TASK TO COMPLETE — Locate each line in the items that contains the string "kern", and copy every such line in full.

─── MATERIAL SHOWN

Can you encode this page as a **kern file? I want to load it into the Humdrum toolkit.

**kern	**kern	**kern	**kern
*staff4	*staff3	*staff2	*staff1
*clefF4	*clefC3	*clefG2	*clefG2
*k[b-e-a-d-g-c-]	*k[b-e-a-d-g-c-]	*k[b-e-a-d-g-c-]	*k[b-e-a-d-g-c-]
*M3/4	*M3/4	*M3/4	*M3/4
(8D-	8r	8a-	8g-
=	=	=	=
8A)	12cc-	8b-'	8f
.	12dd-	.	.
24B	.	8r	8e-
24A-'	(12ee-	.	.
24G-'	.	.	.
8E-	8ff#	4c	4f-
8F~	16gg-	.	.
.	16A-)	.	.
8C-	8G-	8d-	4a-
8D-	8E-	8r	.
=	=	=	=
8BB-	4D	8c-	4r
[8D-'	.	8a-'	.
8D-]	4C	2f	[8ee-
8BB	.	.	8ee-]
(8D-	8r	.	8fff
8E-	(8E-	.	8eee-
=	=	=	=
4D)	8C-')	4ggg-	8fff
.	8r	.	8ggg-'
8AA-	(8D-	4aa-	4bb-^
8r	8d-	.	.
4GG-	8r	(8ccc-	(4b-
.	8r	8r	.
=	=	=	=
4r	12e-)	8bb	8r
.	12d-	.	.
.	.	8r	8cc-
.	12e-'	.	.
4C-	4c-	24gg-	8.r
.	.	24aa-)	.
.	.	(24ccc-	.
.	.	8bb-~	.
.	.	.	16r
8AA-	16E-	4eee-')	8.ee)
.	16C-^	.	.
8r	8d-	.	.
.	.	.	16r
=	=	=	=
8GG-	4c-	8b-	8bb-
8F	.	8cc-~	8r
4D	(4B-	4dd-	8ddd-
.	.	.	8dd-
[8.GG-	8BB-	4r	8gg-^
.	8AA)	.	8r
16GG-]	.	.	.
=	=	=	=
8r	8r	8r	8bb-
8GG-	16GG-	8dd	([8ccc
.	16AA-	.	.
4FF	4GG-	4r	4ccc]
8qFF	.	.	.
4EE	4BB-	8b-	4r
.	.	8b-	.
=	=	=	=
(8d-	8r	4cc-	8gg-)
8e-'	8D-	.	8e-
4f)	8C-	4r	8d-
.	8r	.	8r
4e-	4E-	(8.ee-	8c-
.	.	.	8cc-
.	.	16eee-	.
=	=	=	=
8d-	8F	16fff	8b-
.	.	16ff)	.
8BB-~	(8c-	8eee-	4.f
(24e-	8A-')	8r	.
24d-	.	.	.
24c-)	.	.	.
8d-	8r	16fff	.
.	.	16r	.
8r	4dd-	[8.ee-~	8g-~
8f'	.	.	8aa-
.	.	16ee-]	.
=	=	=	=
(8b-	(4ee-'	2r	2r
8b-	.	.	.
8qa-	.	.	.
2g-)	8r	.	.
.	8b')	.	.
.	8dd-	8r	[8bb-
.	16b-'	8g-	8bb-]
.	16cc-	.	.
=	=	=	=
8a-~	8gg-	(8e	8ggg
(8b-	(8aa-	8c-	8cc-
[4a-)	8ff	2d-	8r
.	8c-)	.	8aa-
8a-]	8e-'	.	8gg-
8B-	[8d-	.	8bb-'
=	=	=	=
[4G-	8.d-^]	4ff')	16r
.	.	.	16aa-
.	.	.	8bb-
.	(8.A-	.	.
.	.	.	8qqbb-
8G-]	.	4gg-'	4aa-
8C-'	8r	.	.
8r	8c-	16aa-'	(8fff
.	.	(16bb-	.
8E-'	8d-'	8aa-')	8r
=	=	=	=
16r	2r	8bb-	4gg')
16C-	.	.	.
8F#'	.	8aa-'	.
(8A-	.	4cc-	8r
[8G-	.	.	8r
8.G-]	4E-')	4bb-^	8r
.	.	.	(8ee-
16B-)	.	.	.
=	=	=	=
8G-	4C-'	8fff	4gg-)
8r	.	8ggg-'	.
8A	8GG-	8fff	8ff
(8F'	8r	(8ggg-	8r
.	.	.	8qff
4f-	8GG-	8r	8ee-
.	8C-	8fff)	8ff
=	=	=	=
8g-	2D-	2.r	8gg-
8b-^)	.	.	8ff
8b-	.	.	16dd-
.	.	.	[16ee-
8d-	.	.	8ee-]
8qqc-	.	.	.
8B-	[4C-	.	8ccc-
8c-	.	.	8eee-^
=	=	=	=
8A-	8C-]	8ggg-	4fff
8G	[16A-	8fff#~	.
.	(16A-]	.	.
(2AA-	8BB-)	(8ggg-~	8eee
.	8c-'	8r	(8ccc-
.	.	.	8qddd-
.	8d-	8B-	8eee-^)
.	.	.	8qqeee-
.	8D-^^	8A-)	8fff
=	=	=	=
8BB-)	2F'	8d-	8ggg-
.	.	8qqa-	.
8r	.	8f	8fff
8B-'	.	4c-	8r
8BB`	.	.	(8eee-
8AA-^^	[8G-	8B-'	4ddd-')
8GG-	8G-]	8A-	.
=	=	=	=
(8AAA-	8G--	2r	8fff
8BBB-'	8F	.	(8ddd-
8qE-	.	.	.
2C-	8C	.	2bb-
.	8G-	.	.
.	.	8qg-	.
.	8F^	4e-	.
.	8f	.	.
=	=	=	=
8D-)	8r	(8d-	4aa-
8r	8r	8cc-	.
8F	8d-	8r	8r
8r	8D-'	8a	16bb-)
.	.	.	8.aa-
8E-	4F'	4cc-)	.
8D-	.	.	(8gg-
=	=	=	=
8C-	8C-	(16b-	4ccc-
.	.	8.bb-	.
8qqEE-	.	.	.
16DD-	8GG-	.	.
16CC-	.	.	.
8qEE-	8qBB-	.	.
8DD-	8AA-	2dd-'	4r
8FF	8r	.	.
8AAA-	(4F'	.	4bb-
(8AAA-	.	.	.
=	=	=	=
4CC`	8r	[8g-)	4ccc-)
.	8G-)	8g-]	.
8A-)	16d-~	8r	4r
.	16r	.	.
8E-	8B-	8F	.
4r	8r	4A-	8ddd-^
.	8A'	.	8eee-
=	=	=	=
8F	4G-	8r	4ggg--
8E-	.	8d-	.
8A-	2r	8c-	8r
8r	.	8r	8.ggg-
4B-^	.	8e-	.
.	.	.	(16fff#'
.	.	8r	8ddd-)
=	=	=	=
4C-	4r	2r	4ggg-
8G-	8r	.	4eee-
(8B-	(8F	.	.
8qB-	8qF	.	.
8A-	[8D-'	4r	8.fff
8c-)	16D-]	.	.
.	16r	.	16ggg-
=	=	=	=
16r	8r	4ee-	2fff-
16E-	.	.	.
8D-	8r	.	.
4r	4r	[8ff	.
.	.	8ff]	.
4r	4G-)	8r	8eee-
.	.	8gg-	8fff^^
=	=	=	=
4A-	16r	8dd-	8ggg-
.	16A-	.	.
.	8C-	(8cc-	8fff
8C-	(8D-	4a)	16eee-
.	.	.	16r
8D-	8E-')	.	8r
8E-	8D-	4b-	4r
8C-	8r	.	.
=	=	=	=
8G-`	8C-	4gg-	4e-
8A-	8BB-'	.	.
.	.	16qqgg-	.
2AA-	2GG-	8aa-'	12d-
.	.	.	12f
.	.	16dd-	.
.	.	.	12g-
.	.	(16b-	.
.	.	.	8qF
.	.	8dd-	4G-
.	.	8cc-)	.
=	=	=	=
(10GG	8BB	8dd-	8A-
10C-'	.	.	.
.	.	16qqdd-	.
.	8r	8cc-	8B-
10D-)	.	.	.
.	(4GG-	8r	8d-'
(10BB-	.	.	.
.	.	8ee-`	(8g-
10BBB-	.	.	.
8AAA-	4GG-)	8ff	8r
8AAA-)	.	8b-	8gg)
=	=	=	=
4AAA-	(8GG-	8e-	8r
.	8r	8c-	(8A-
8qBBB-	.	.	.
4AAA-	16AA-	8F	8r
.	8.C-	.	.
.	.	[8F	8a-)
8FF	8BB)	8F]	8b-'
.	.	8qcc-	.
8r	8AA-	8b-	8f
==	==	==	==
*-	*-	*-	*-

──────

ANSWER FOR THE TASK —
Can you encode this page as a **kern file? I want to load it into the Humdrum toolkit.
**kern	**kern	**kern	**kern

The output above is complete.